#### [Given data]
________
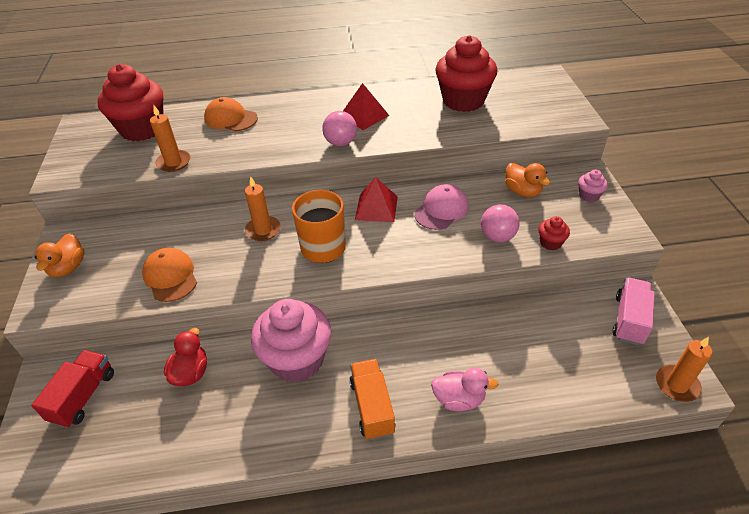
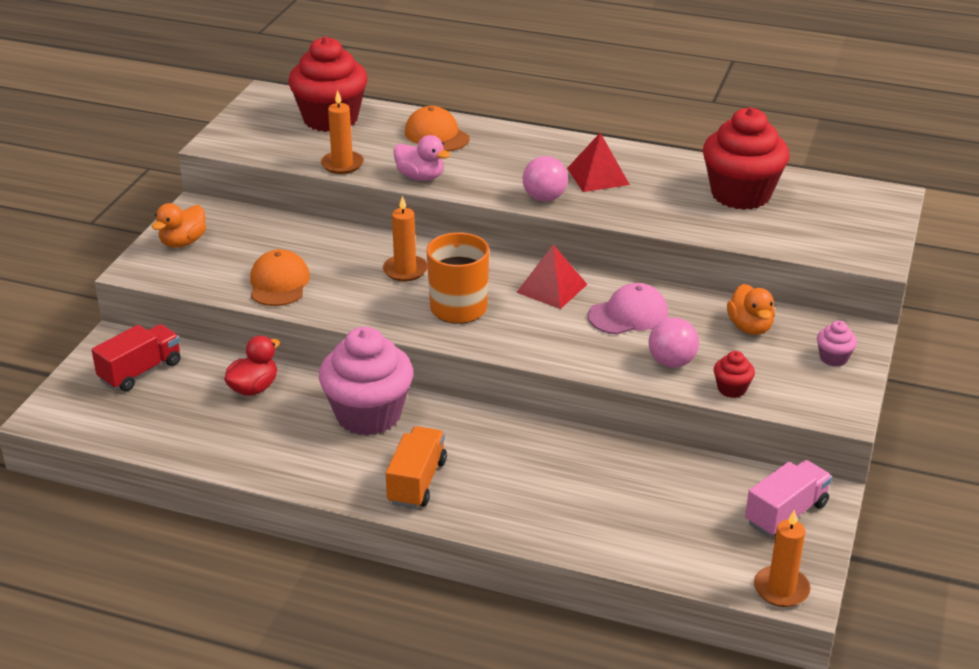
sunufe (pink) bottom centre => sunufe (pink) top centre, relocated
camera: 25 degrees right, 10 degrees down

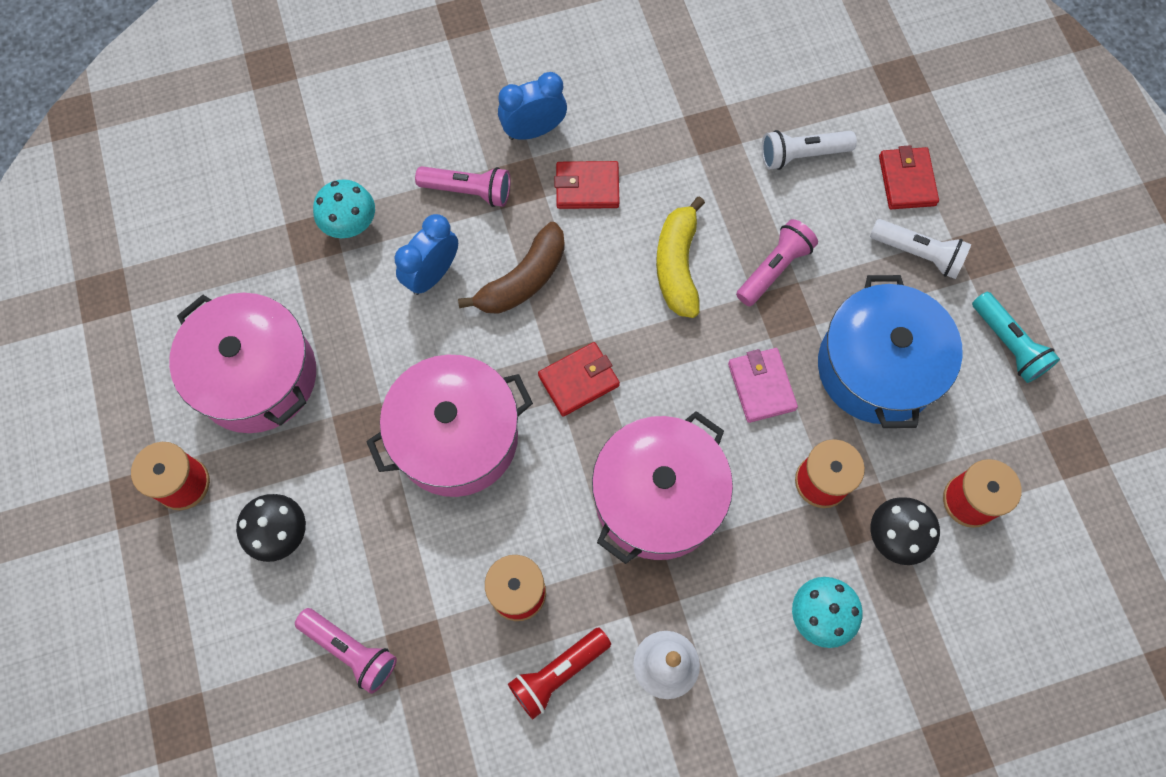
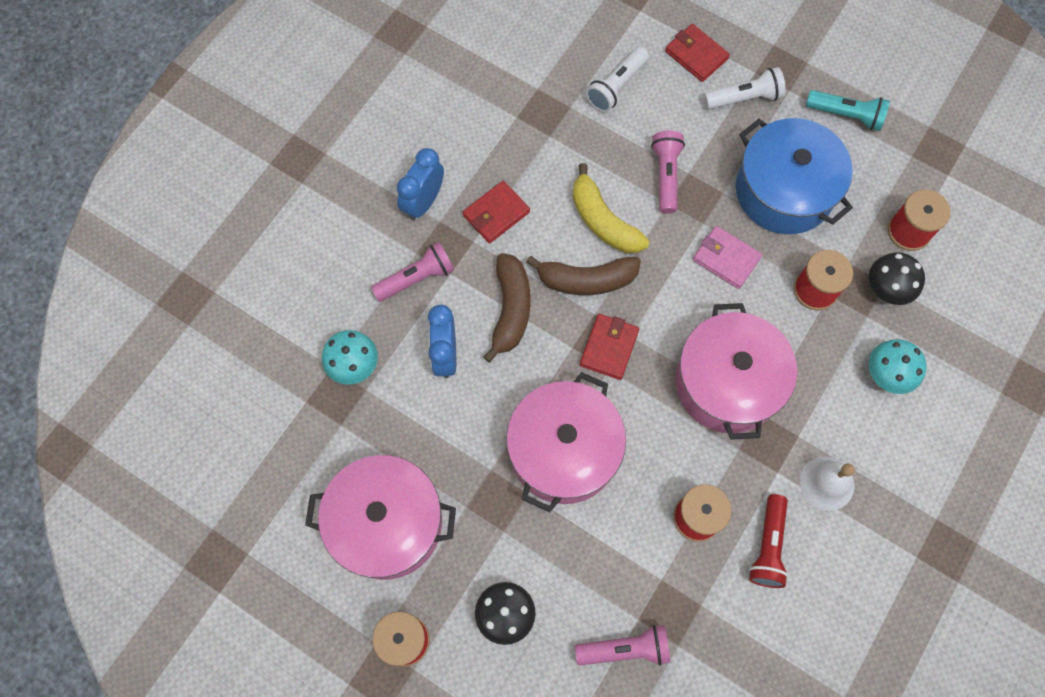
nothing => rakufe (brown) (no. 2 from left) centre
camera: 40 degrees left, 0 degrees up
________
#### [Problem to solve]
The result should be the full listing, retyped exactly and free of pictures.

#### [Solution]
sunufe (pink) bottom centre => sunufe (pink) top centre, relocated
camera: 25 degrees right, 10 degrees down

nothing => rakufe (brown) (no. 2 from left) centre
camera: 40 degrees left, 0 degrees up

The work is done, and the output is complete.